Exclude all pictures. Then restate, word for word, the entries from the first line through the line that contains "Someone repainted the yellow".

──────────

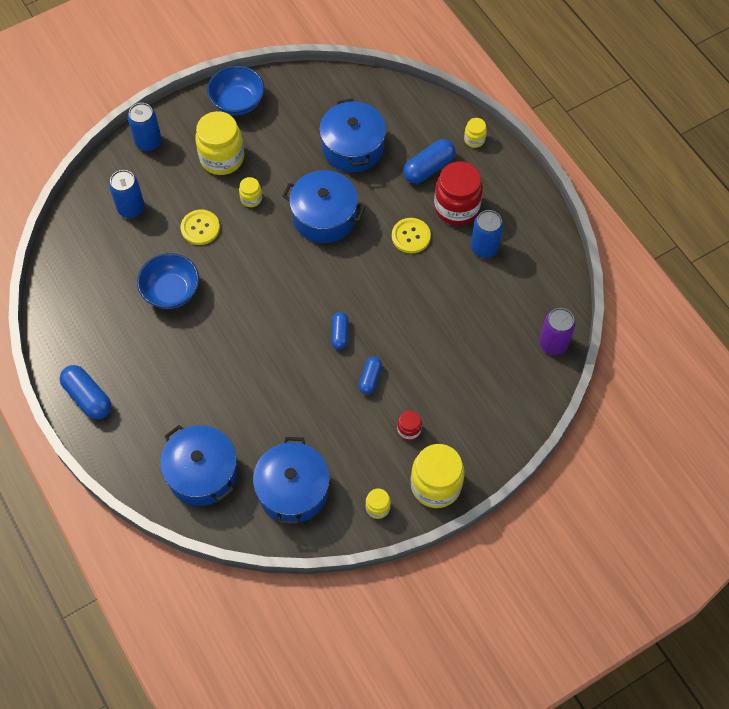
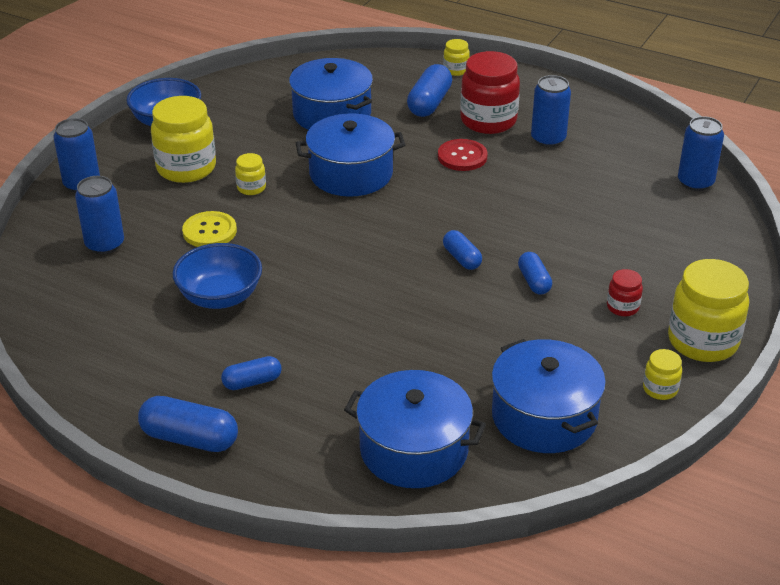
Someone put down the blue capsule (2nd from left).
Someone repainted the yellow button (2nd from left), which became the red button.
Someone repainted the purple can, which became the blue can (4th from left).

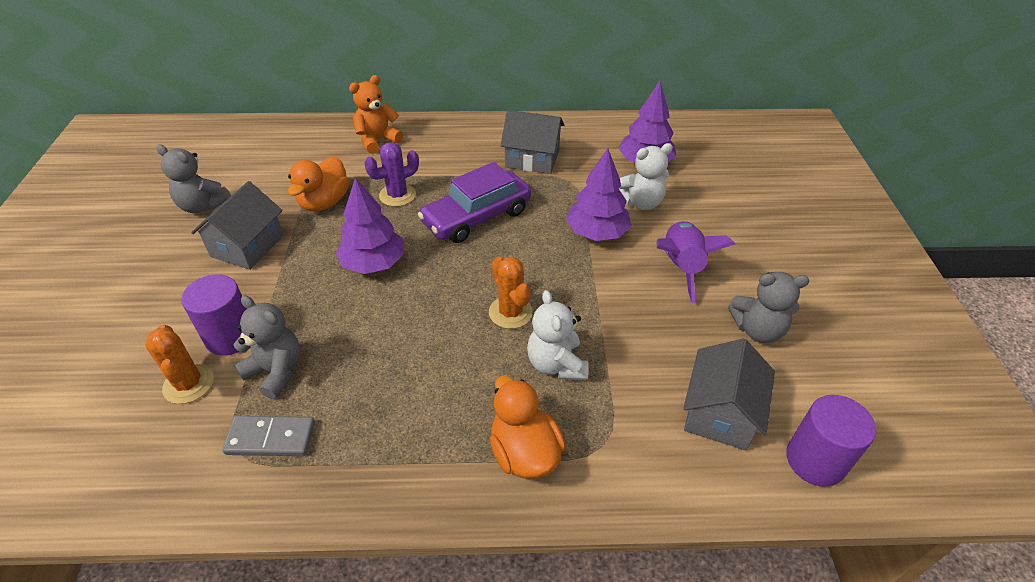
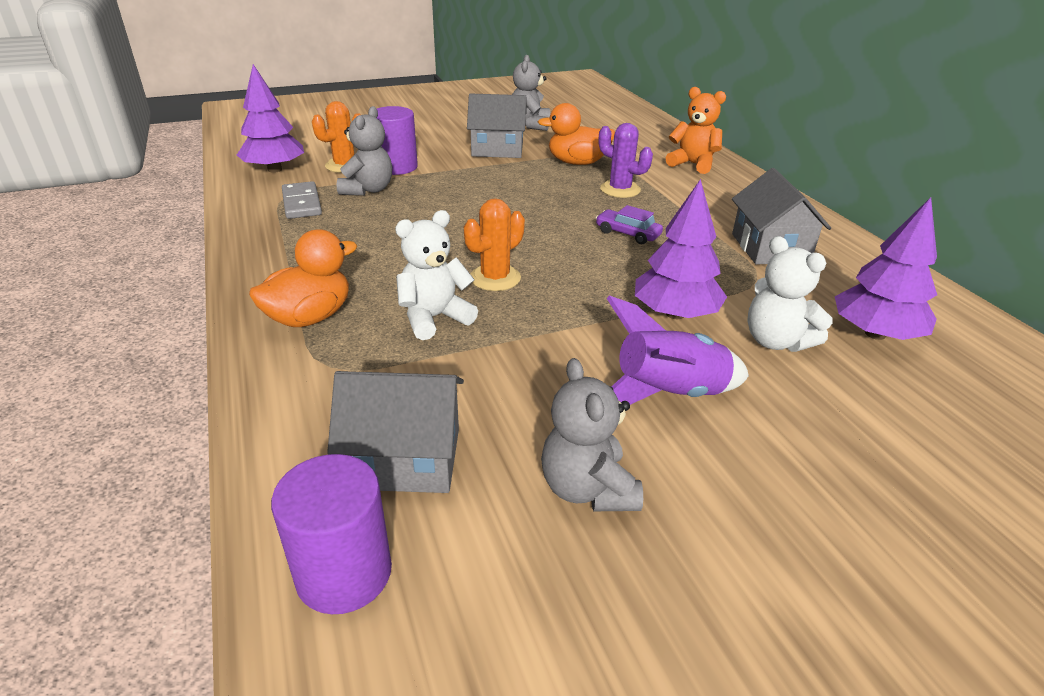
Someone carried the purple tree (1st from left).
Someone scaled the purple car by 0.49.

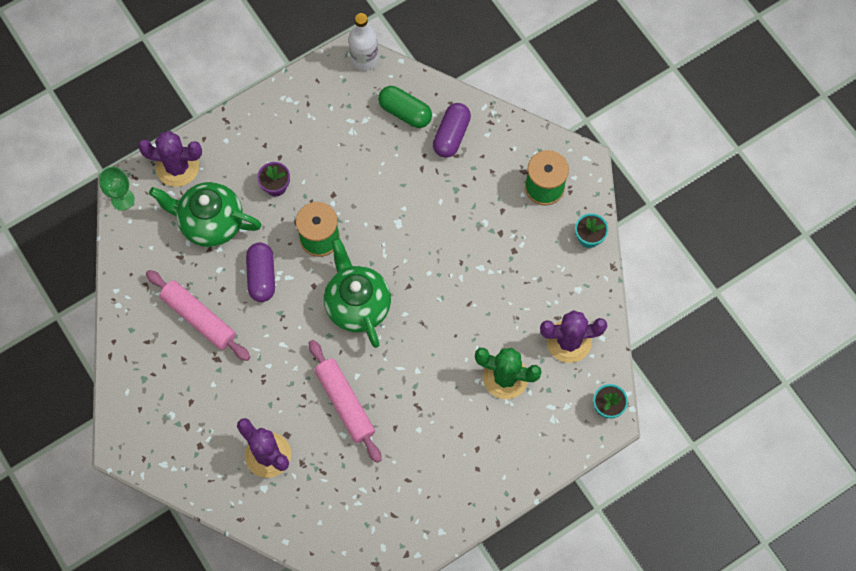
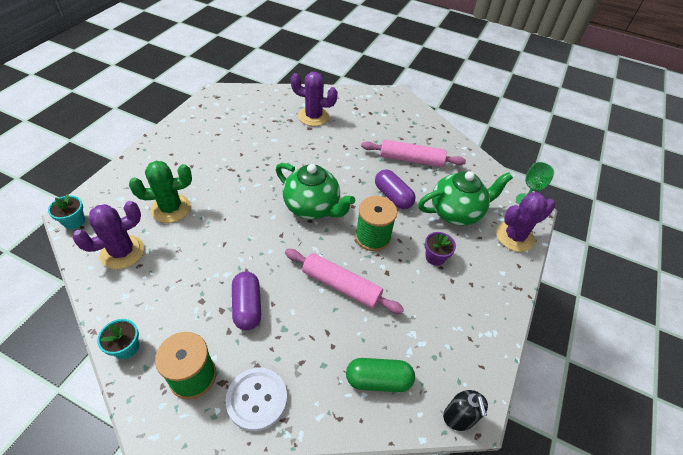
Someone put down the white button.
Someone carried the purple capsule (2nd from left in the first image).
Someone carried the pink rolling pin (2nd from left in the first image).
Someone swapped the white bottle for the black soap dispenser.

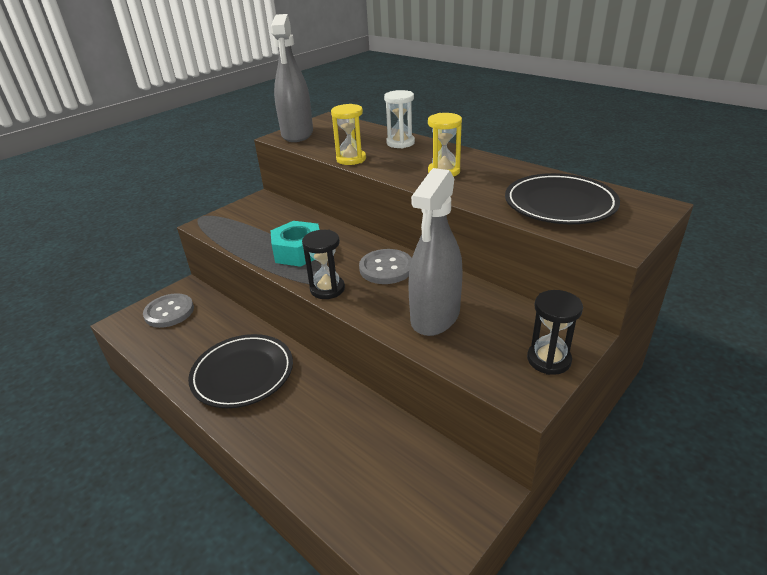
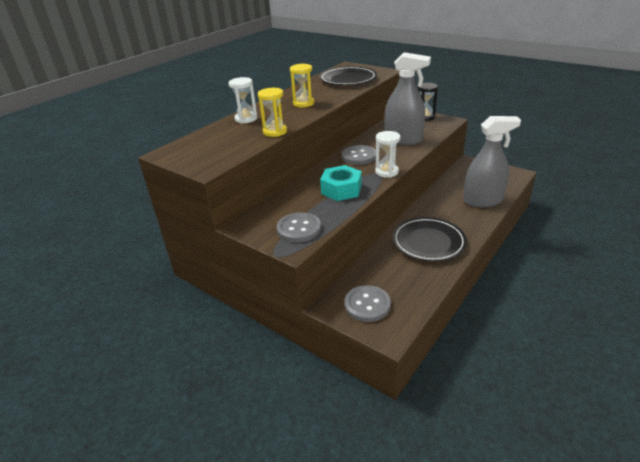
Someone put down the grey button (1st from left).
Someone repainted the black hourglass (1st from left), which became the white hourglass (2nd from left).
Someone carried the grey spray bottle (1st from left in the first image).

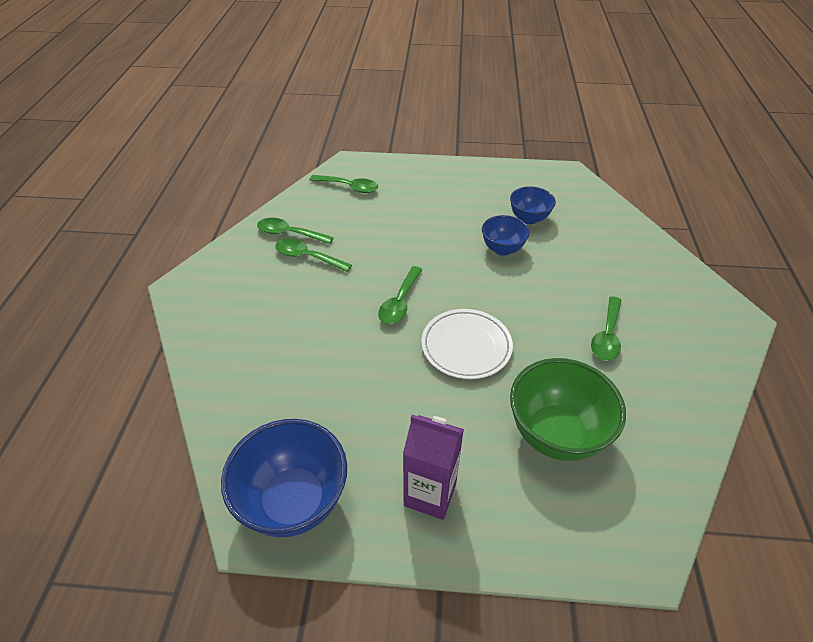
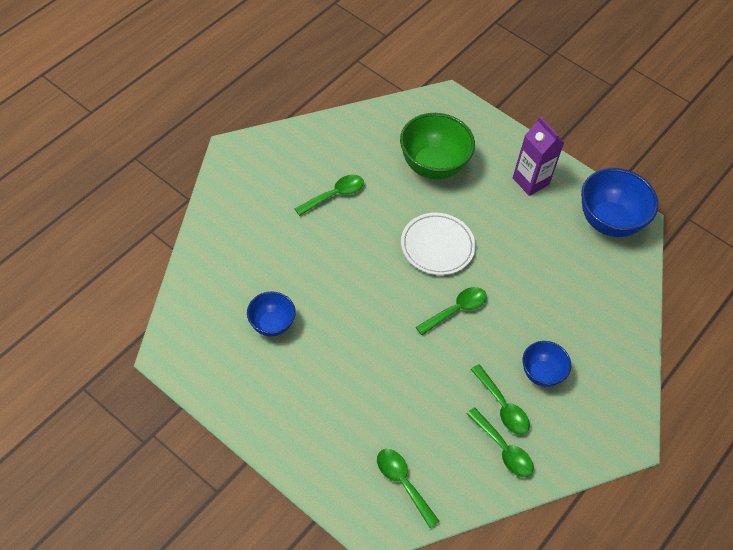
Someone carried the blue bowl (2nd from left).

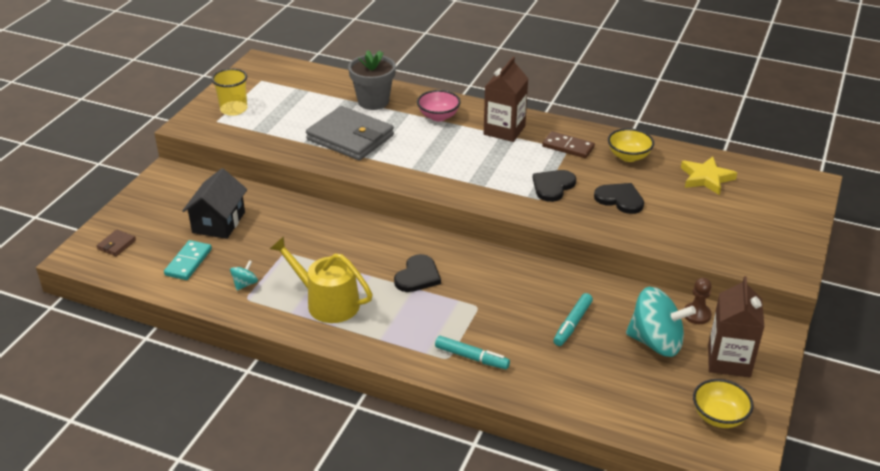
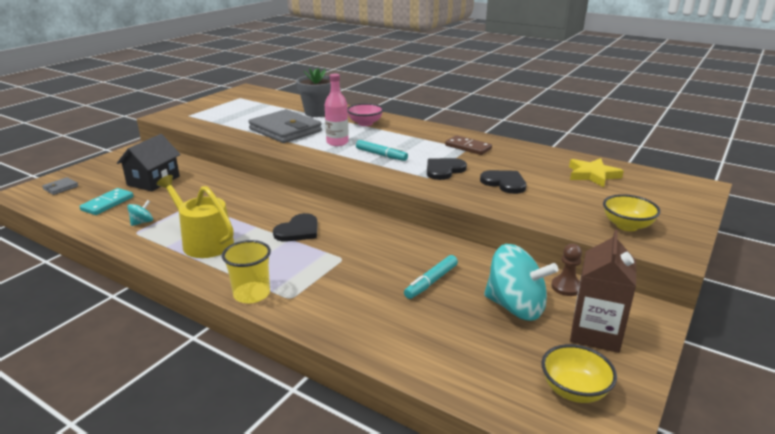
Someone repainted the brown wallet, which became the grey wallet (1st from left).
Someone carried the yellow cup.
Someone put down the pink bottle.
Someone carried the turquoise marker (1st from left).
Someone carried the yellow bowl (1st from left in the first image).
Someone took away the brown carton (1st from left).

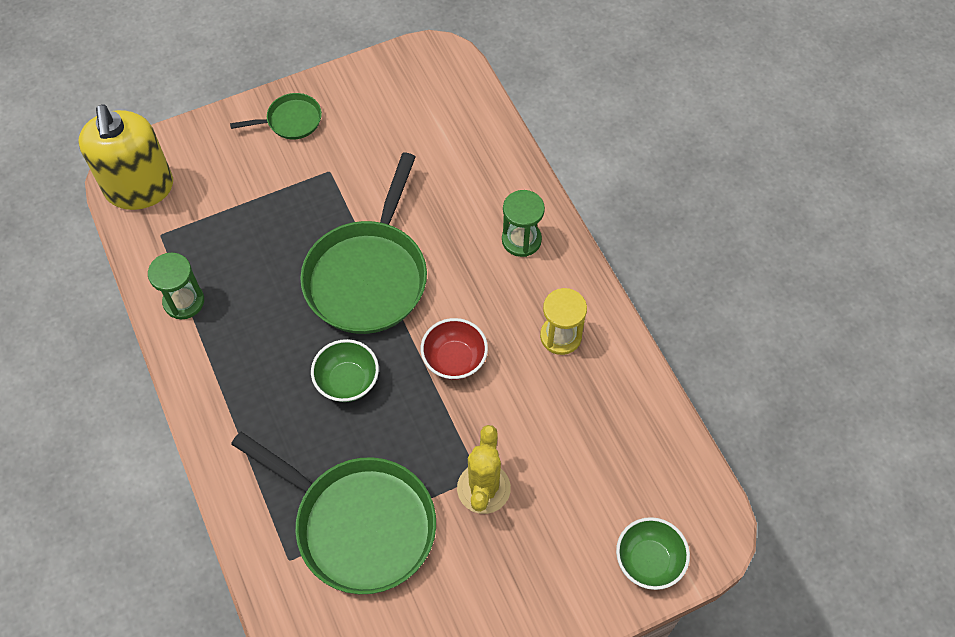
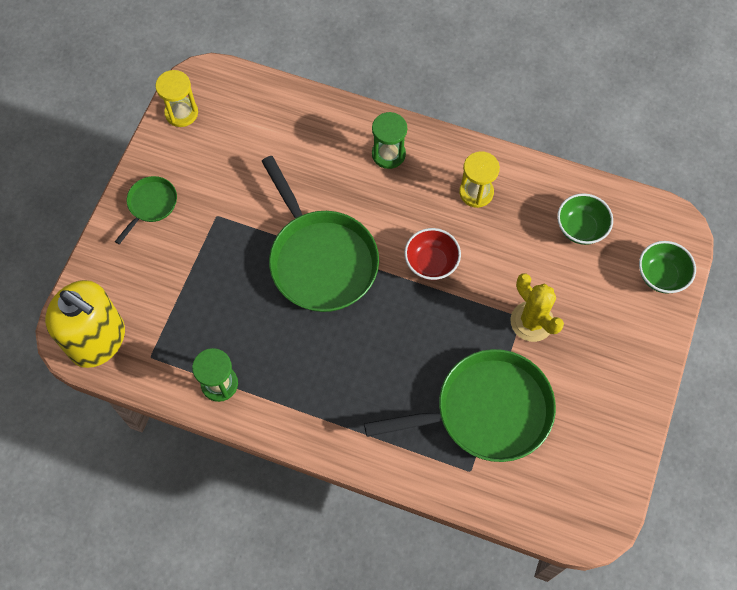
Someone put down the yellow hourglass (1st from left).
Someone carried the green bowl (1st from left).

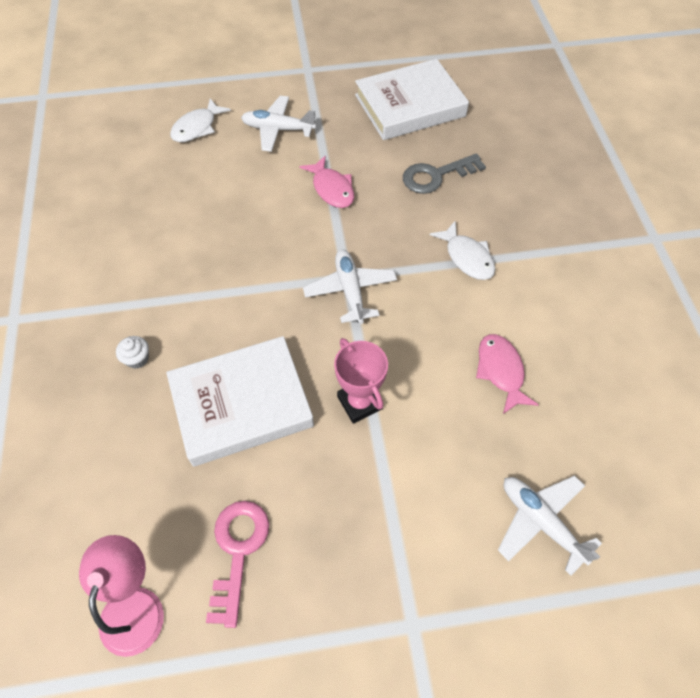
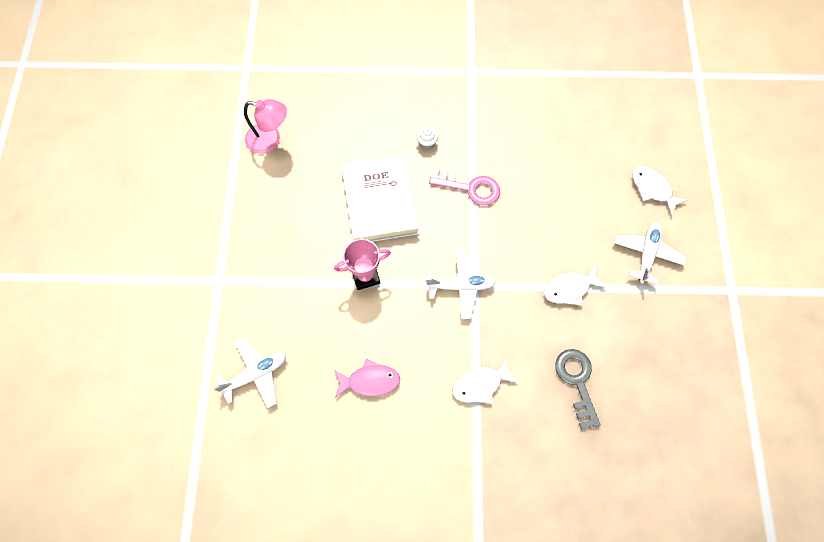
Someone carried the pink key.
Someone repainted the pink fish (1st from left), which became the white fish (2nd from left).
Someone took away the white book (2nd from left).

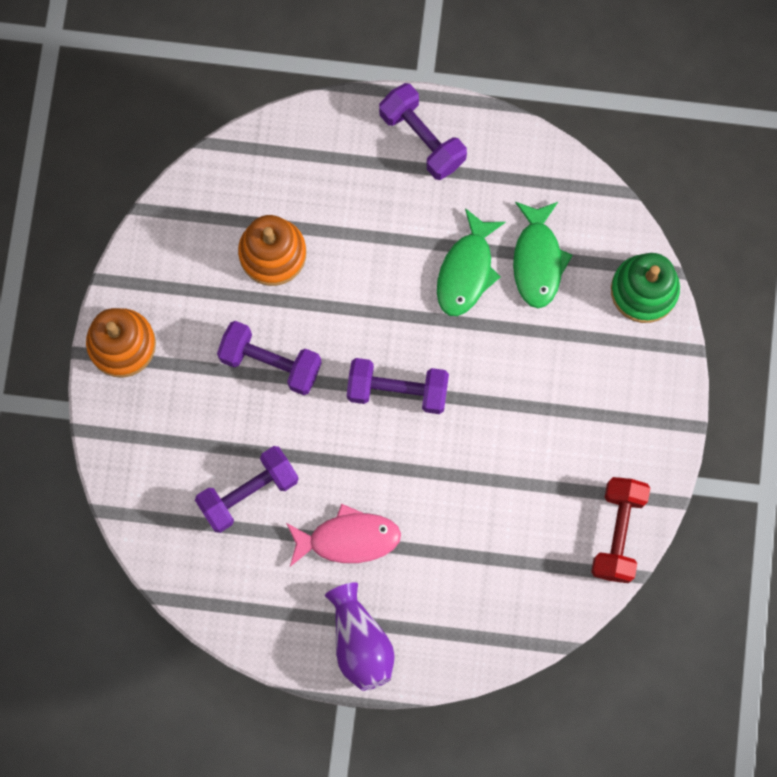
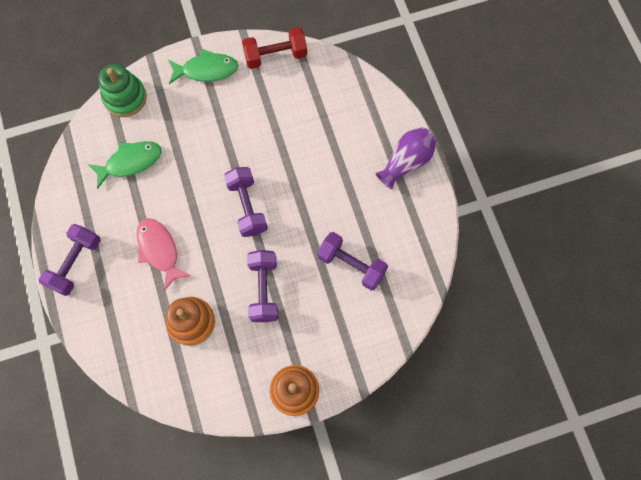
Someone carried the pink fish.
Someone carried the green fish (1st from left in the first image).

──────────

• _RESULT_
Someone put down the blue capsule (2nd from left).
Someone repainted the yellow button (2nd from left), which became the red button.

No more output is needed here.